Once every line in the data below has been checked for "purple", give the number of lines that hold it, and only that.

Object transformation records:
• • • • • • •
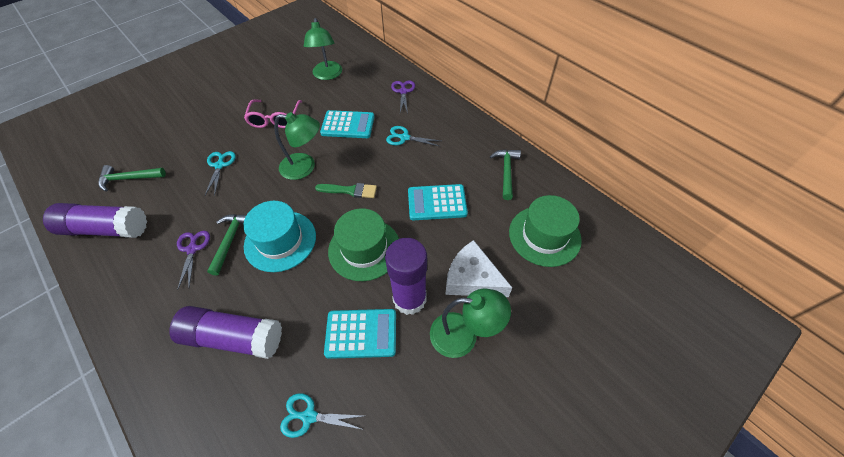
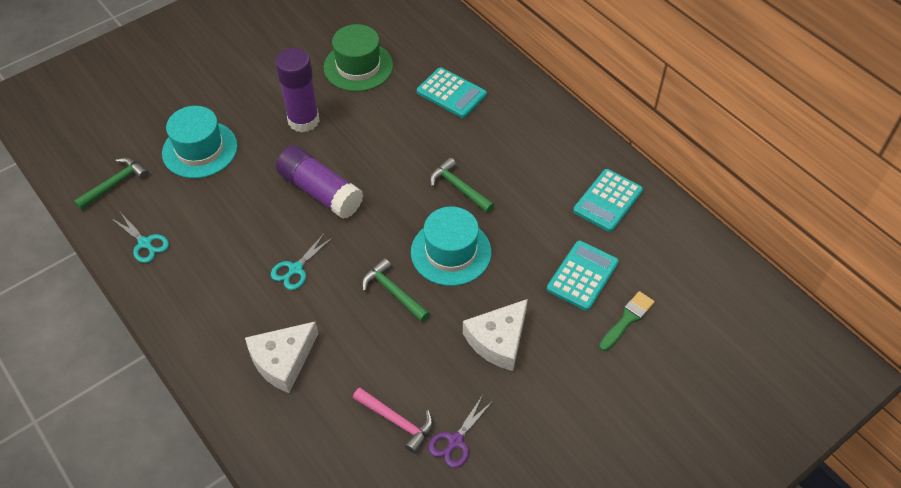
green hat: 2 -> 1
green lamp: 3 -> 0
pink glasses: 1 -> 0
pink hammer: 0 -> 1
purple glue stick: 3 -> 2
purple scissors: 2 -> 1
turquoise hat: 1 -> 2
turquoise scissors: 3 -> 2
white cheese: 1 -> 2

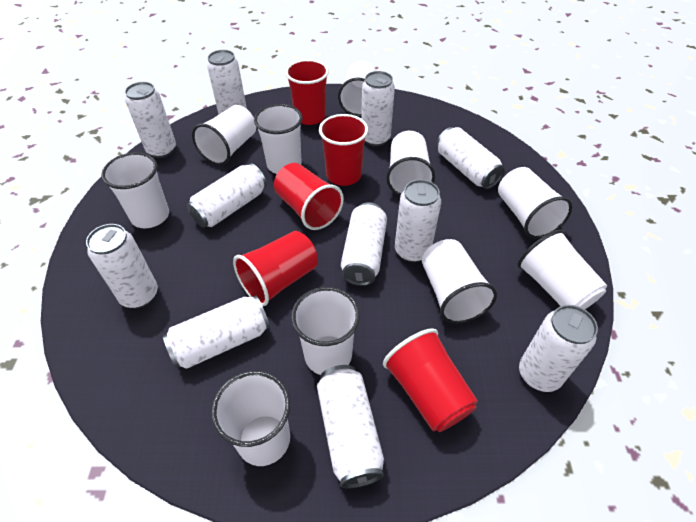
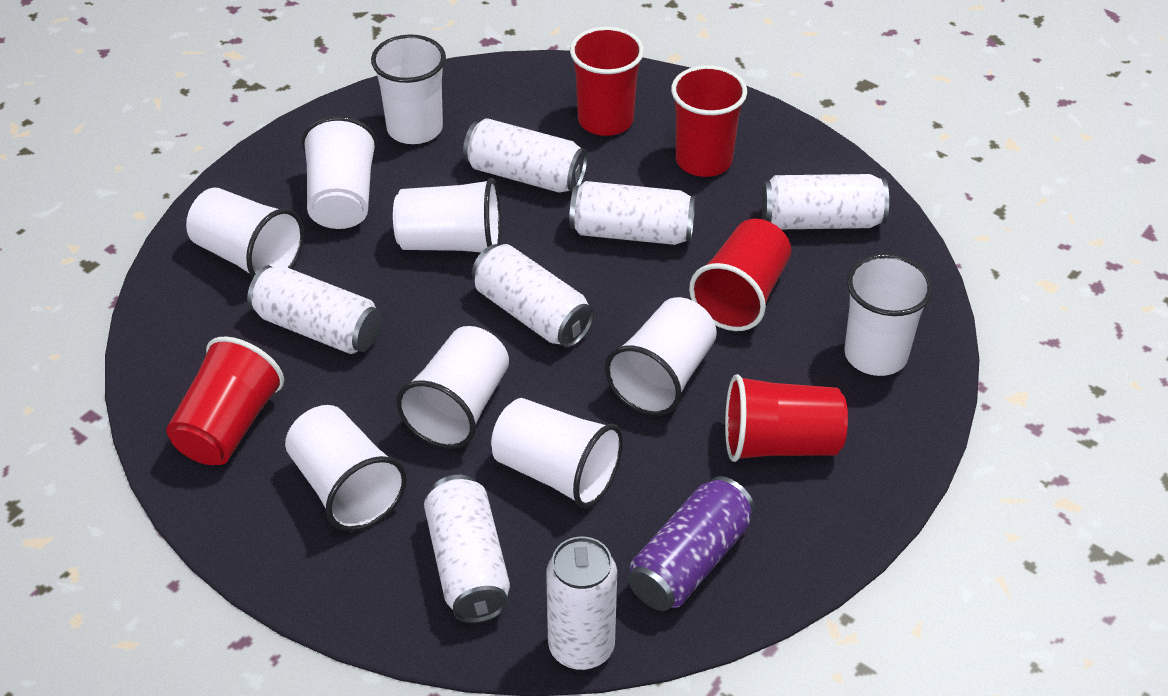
purple can: 0 -> 1
white can: 11 -> 7
white cup: 10 -> 9

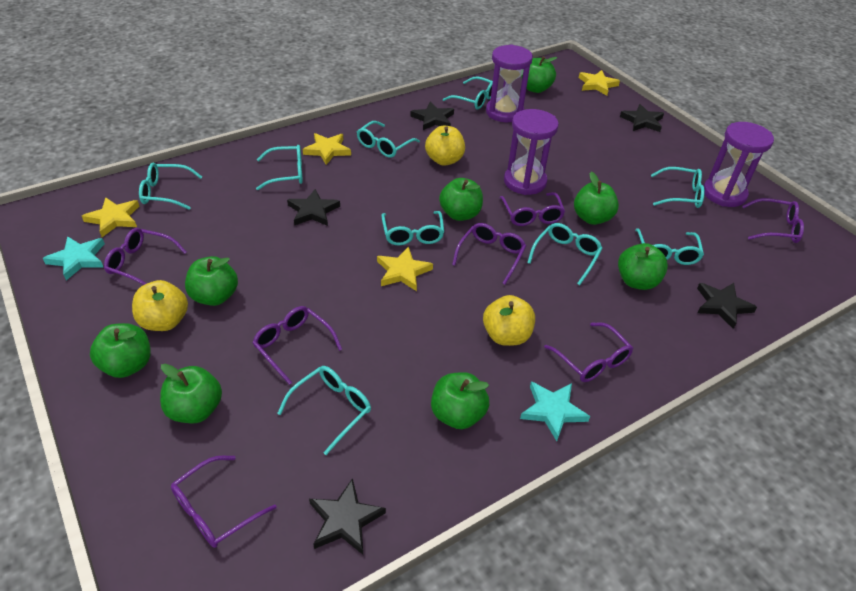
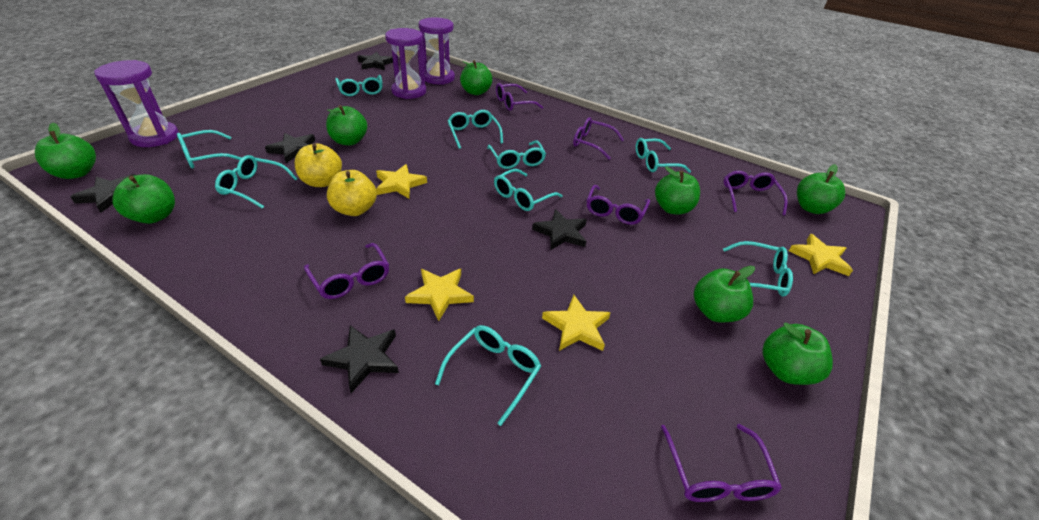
purple glasses: 7 -> 6
turquoise star: 2 -> 0
yellow apple: 3 -> 2

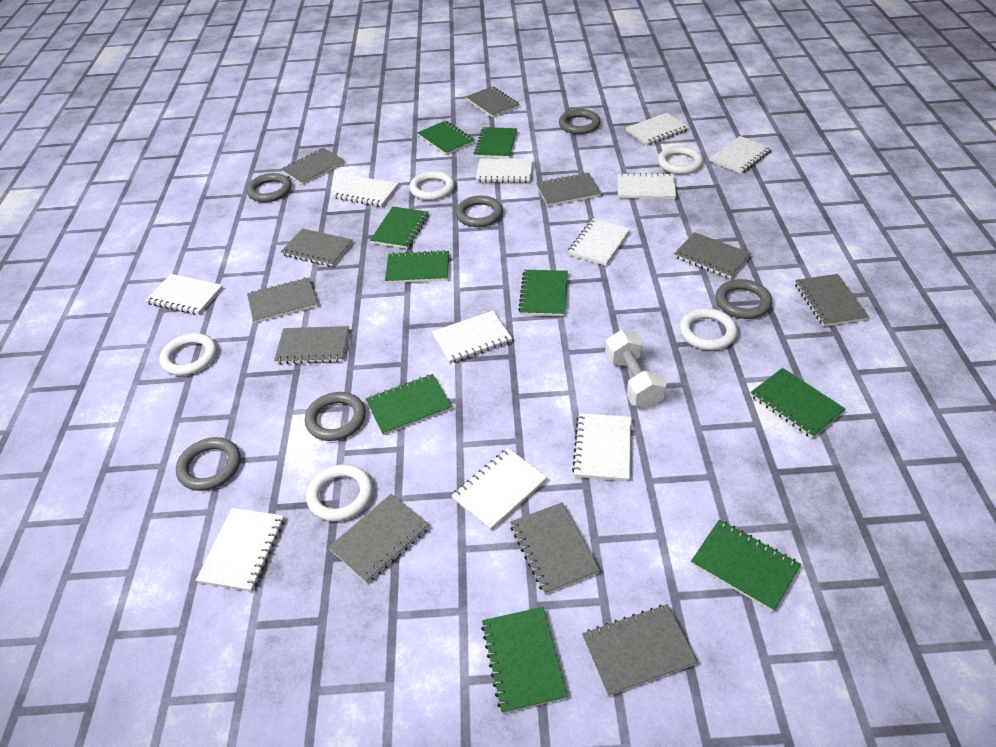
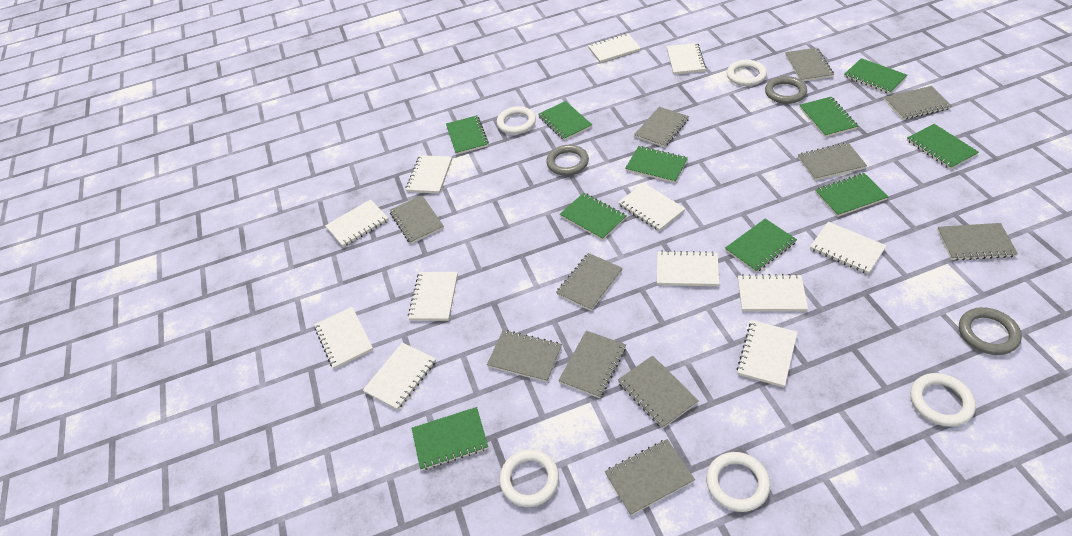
green notebook: 9 -> 10
grey ring: 6 -> 3
white dumbbell: 1 -> 0
white notebook: 11 -> 12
• • • • • • •
**Task answer**:
4